§ **WHAT IS REQUIRED**
Lines from the line with "ENC2 pin CLK: C13 -> A5" to the line with "SONAR3 pin TRIG: B12 -> B15" in the entries below, and only those, must be output exactly, with both ends included.

§ **TASK INPUT**
_ _ _ _

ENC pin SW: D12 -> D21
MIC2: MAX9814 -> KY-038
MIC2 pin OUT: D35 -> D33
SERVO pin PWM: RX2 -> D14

_ _ _ _

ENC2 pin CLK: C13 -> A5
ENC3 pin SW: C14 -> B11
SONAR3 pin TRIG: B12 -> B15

_ _ _ _

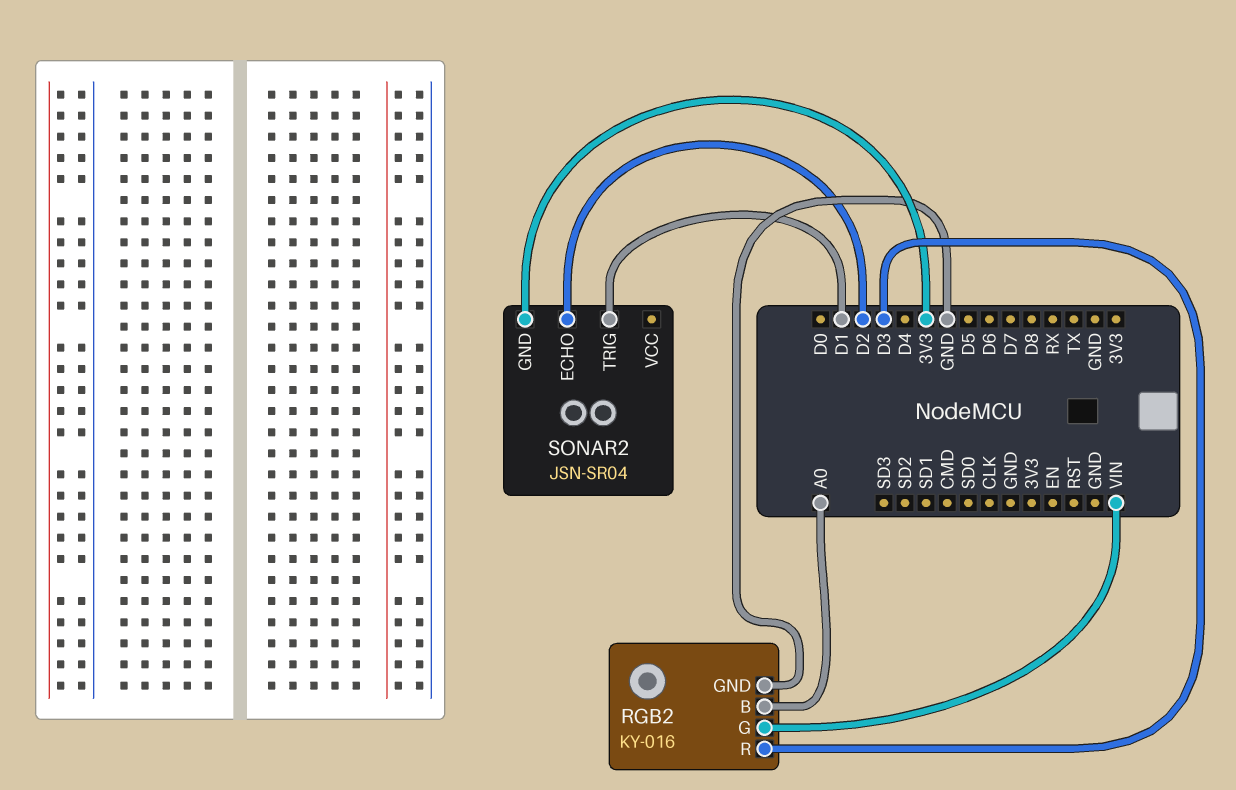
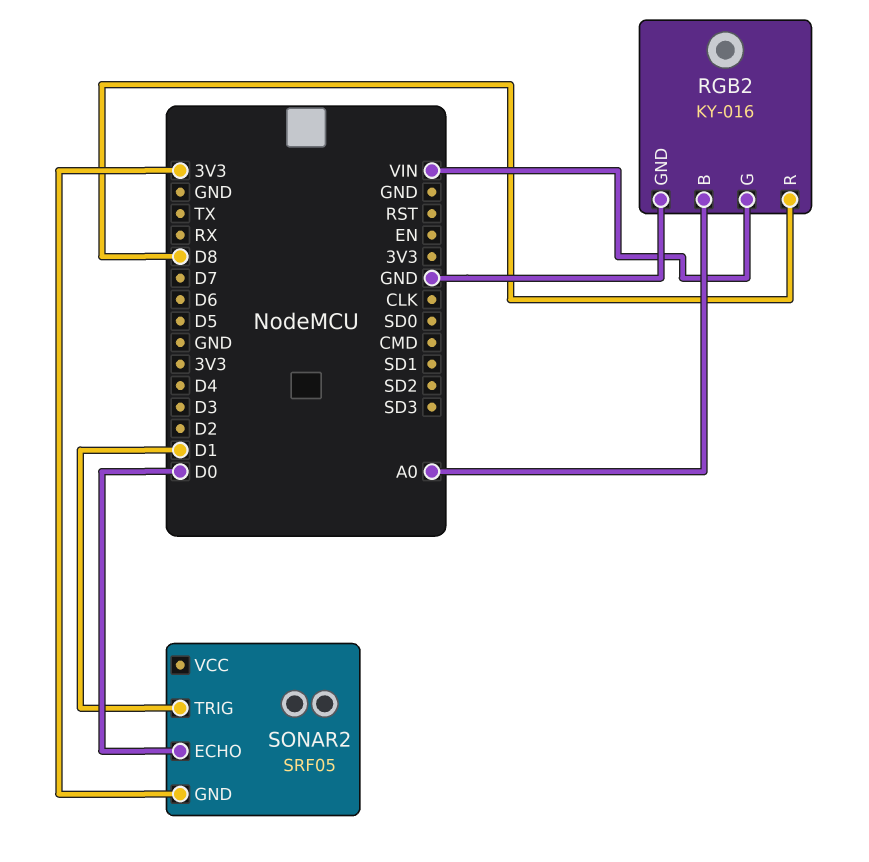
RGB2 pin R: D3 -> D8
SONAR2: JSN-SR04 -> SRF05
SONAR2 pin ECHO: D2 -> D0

_ _ _ _

§ **SOLUTION TO THIS PROBLEM**
ENC2 pin CLK: C13 -> A5
ENC3 pin SW: C14 -> B11
SONAR3 pin TRIG: B12 -> B15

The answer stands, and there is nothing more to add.